§ **THE TASK**
When you find the line with "blue goblet: 4 -> 1" among the records below, reproduce it and each line after it exactly, ending with the line with "yellow domino: 2 -> 3".

§ **MATERIALS PROVIDED**
☆ ☆ ☆ ☆ ☆

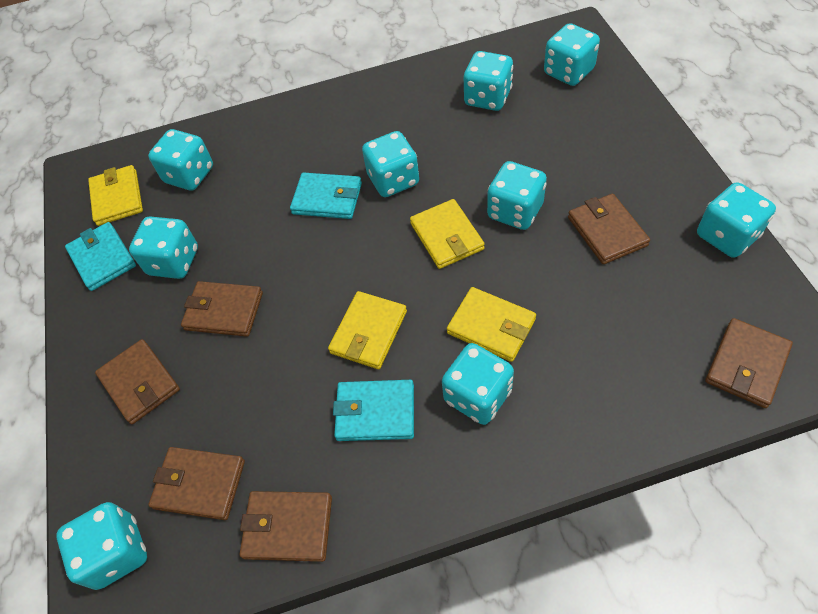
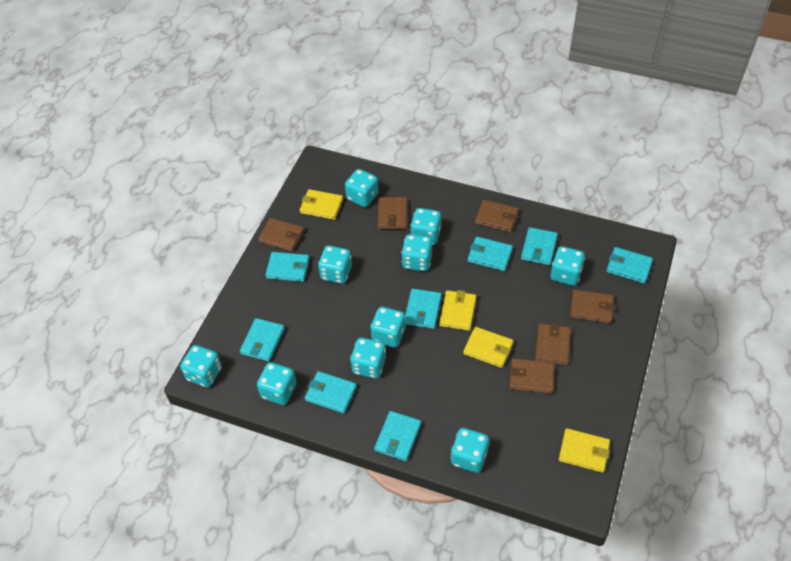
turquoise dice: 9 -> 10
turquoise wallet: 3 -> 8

☆ ☆ ☆ ☆ ☆

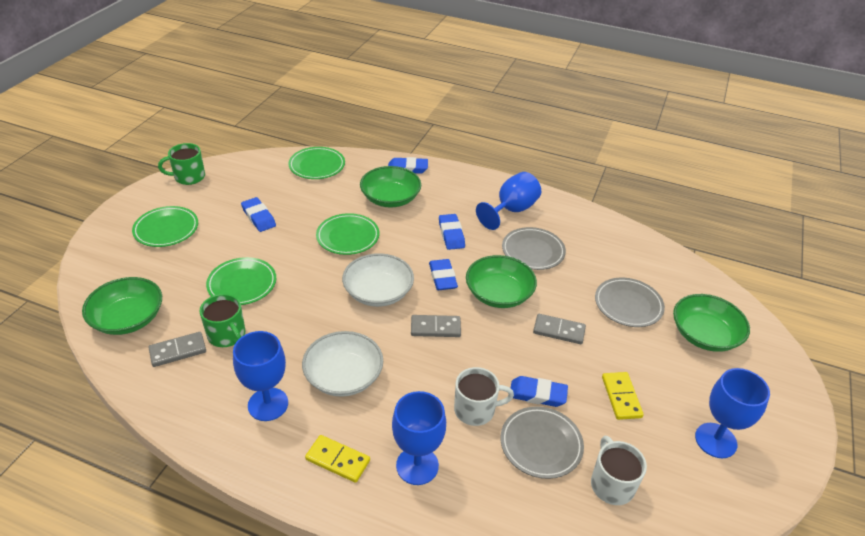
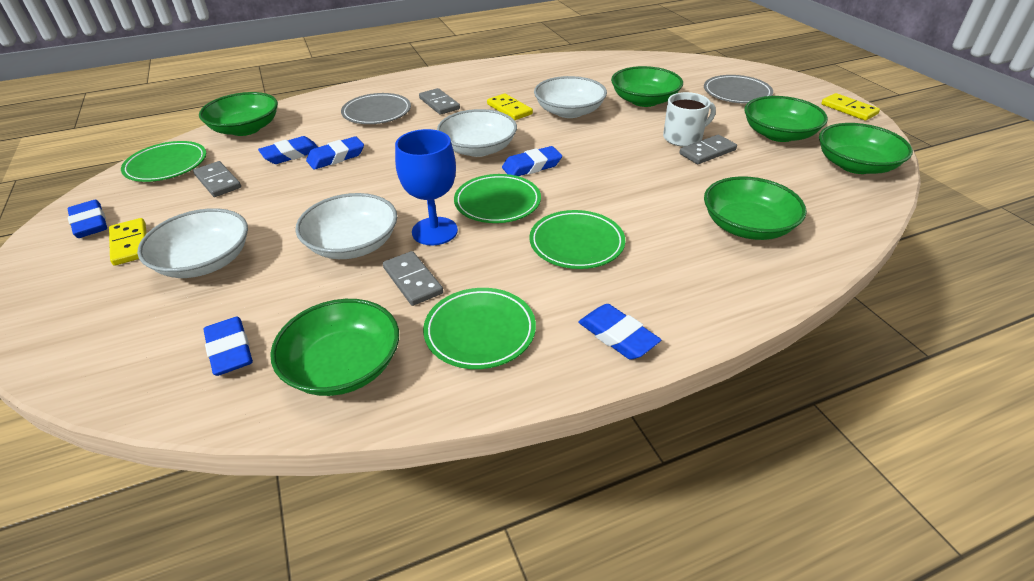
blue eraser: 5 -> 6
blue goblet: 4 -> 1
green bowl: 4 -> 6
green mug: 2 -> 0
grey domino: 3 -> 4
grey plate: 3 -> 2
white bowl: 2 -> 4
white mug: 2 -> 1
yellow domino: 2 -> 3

☆ ☆ ☆ ☆ ☆

§ **ANSWER**
blue goblet: 4 -> 1
green bowl: 4 -> 6
green mug: 2 -> 0
grey domino: 3 -> 4
grey plate: 3 -> 2
white bowl: 2 -> 4
white mug: 2 -> 1
yellow domino: 2 -> 3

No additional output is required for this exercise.